Dataset records
==================================================

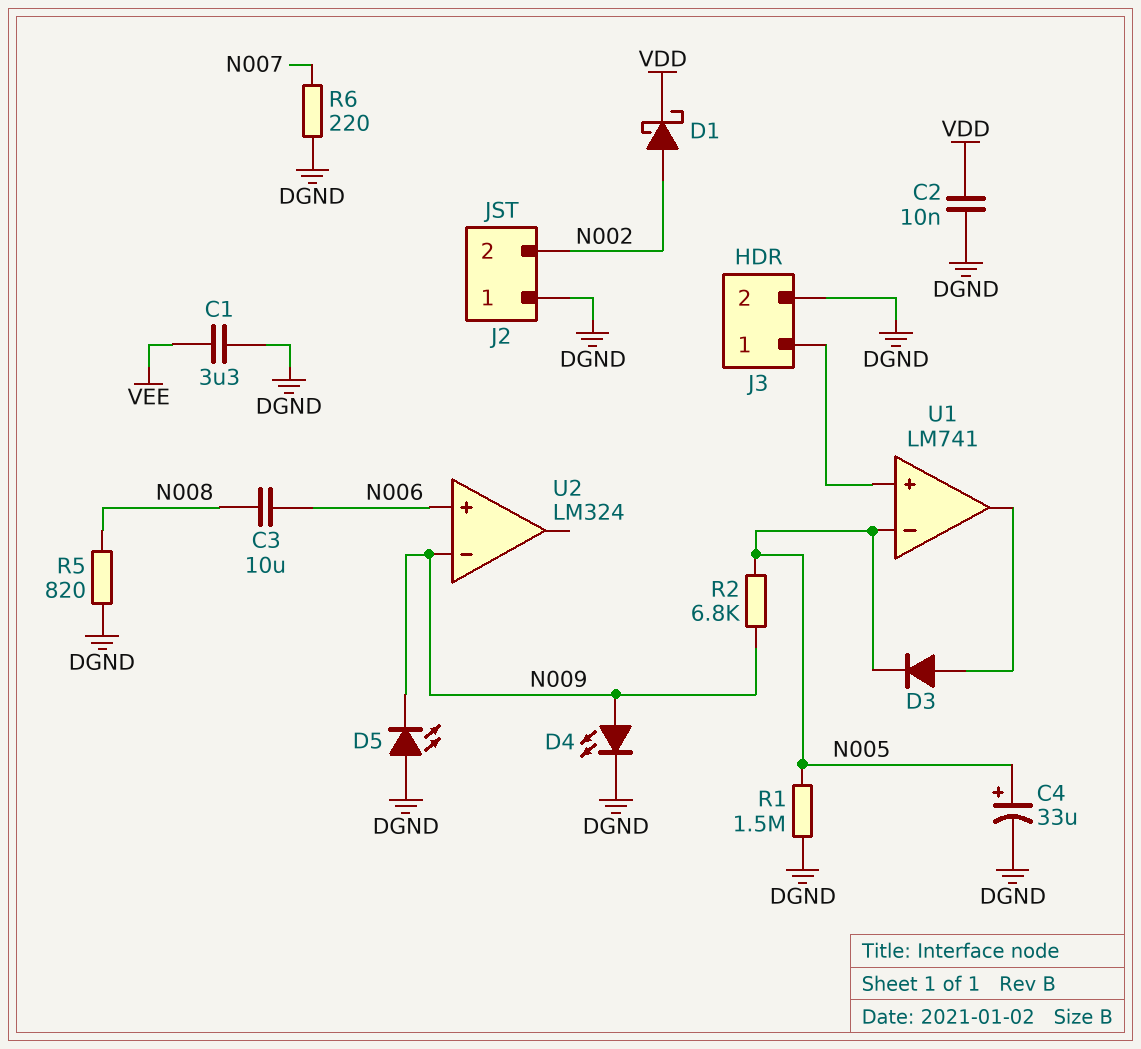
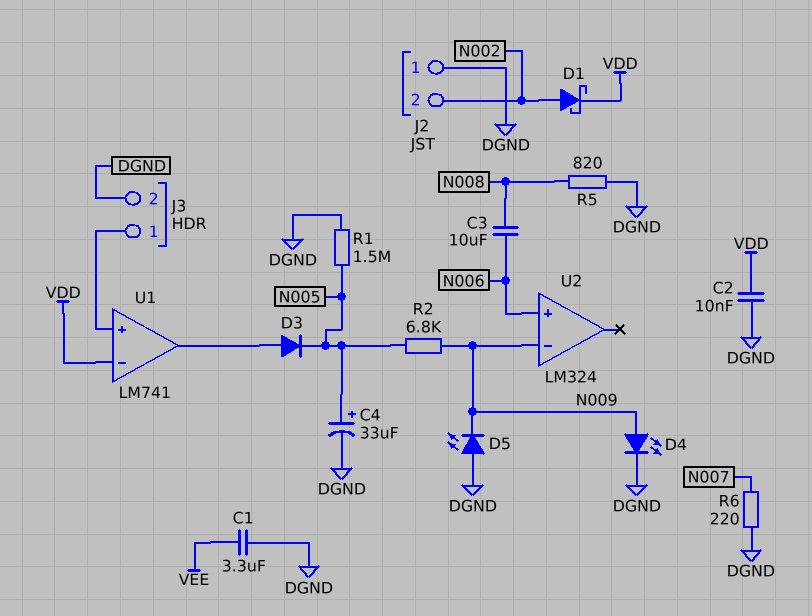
U1 pin in-: N005 -> VDD

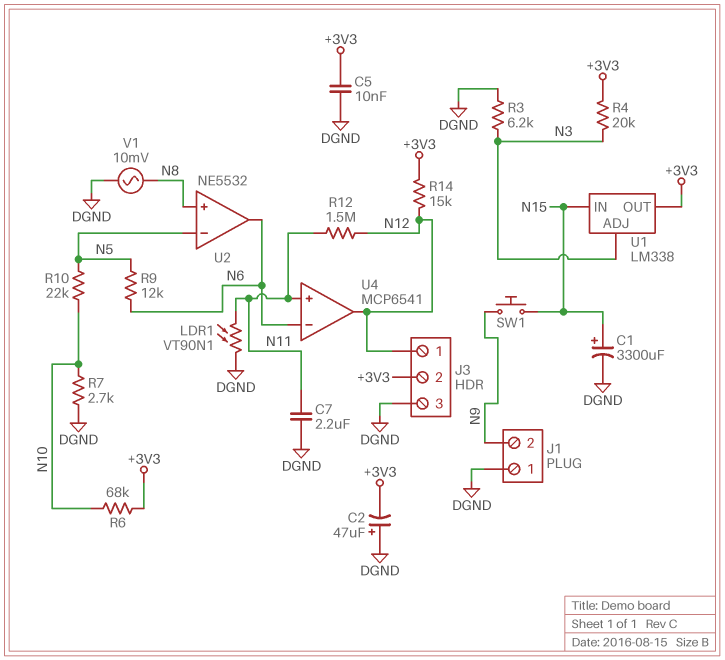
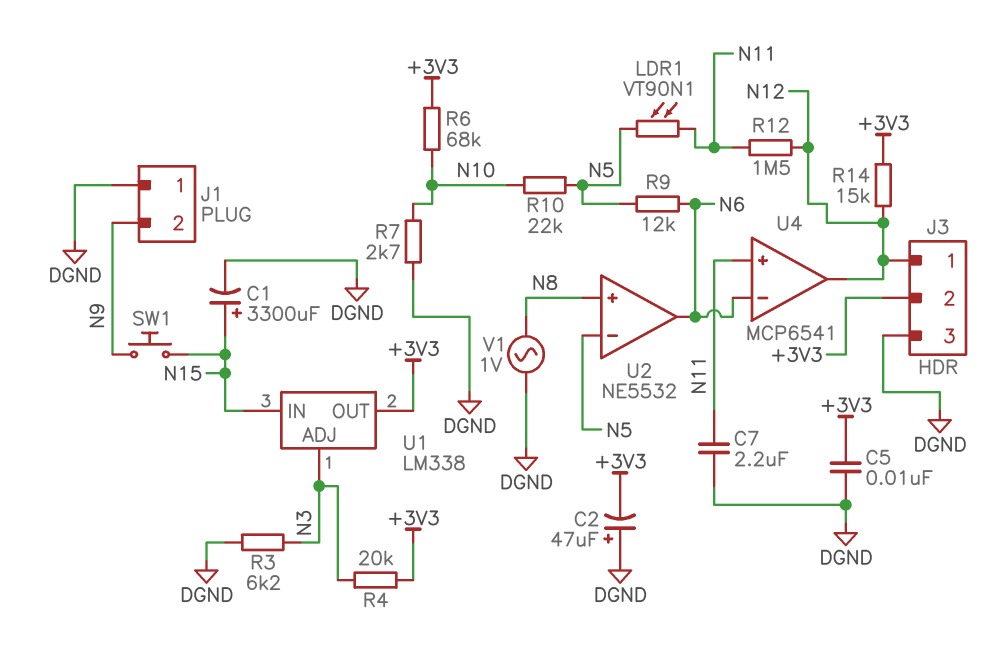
LDR1: VT90N1 (DGND, N11) -> VT90N1 (N5, N11)
V1: AC 10mV (DGND, N8) -> AC 1V (DGND, N8)

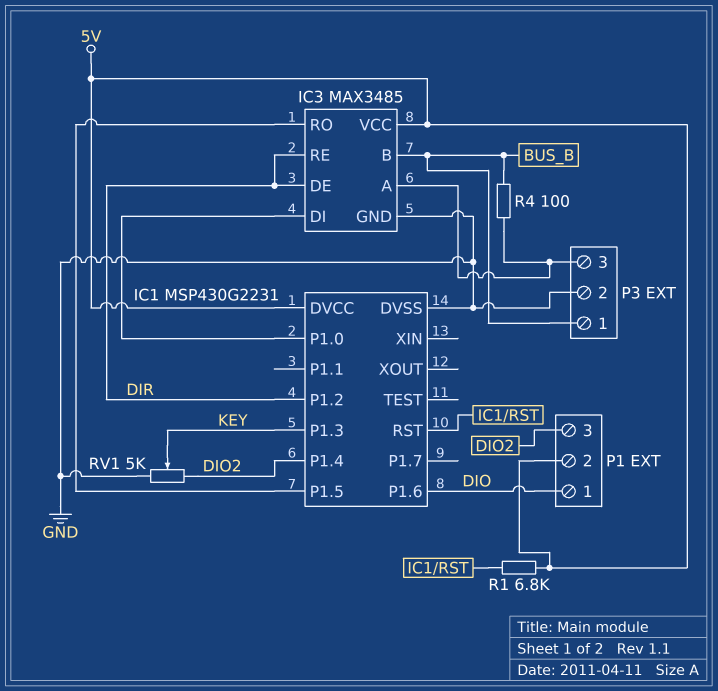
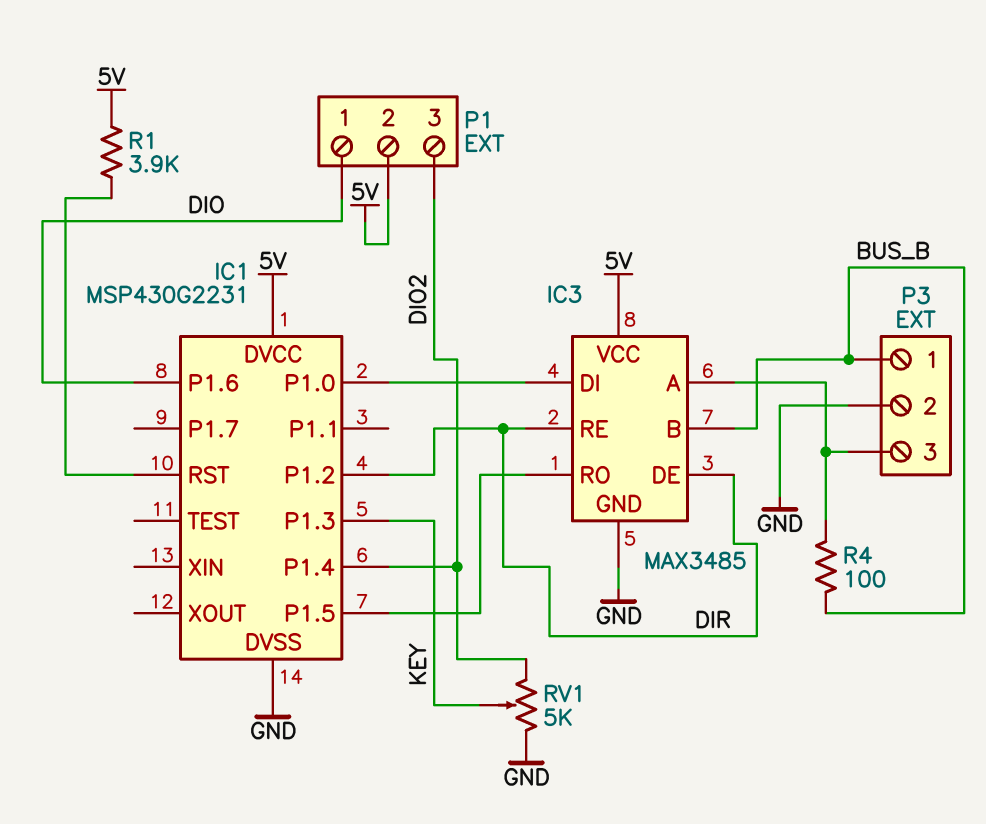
R1: 6.8k (5V, IC1/RST) -> 3.9k (5V, IC1/RST)

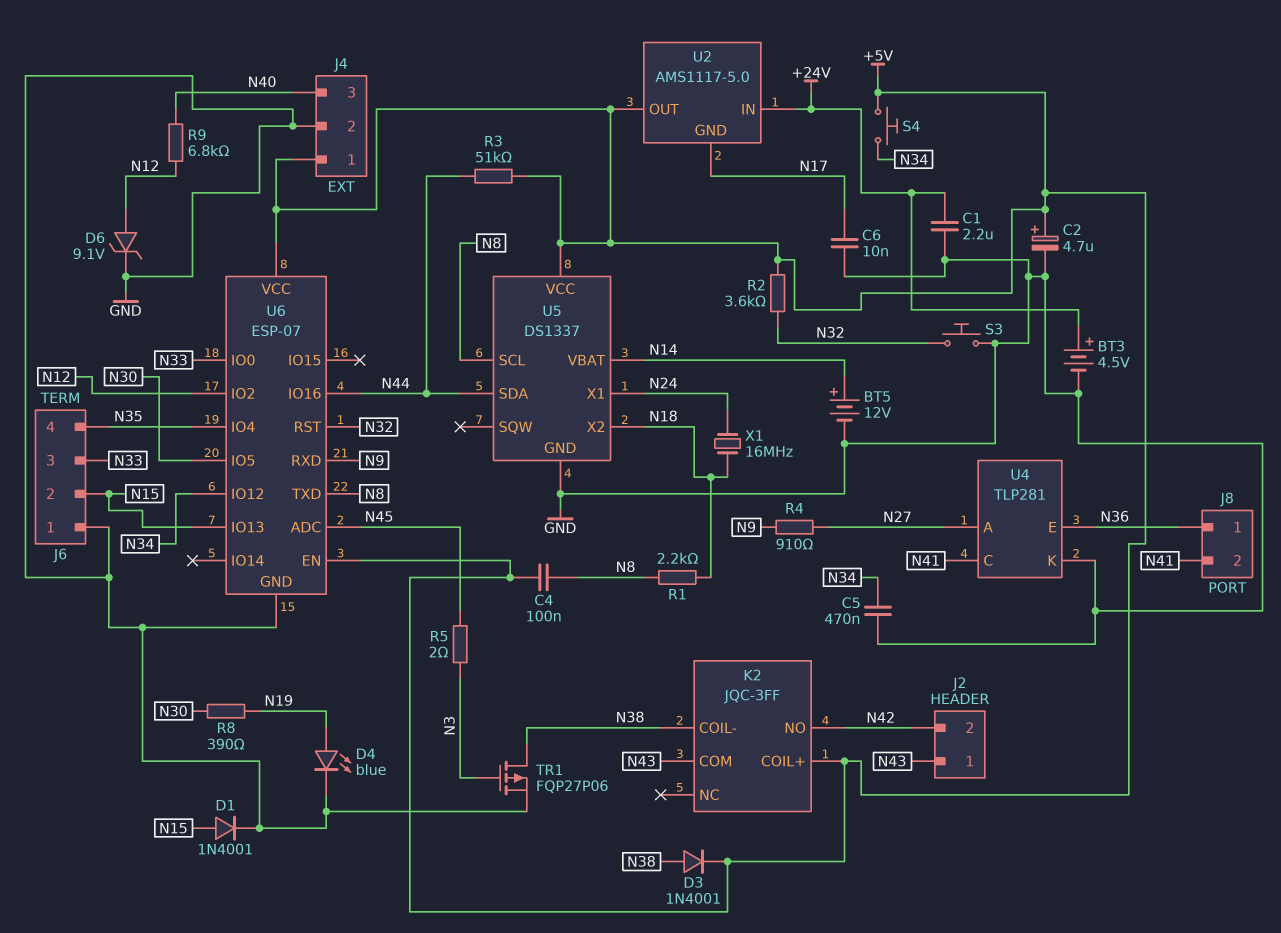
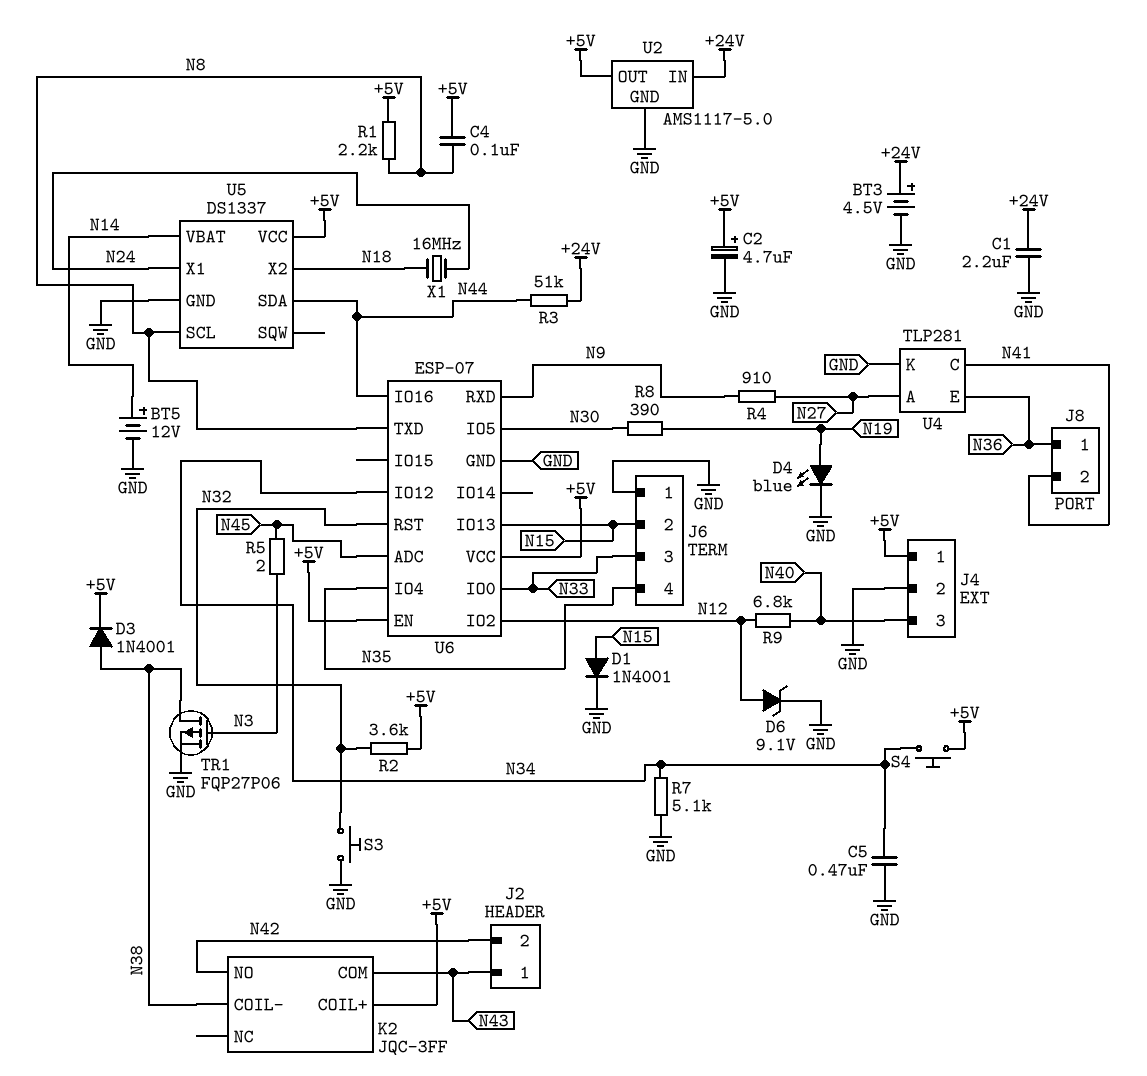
C6: 10nF (GND, N17) -> none
R1: 2.2k (N8, N18) -> 2.2k (+5V, N8)
R3: 51k (+5V, N44) -> 51k (+24V, N44)
R7: none -> 5.1k (GND, N34)
U2 pin GND: N17 -> GND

==================================================

### Exercise prompt
Check each line of the data for the string "none" and state how many lines contain it, without any other output.

### Solution
2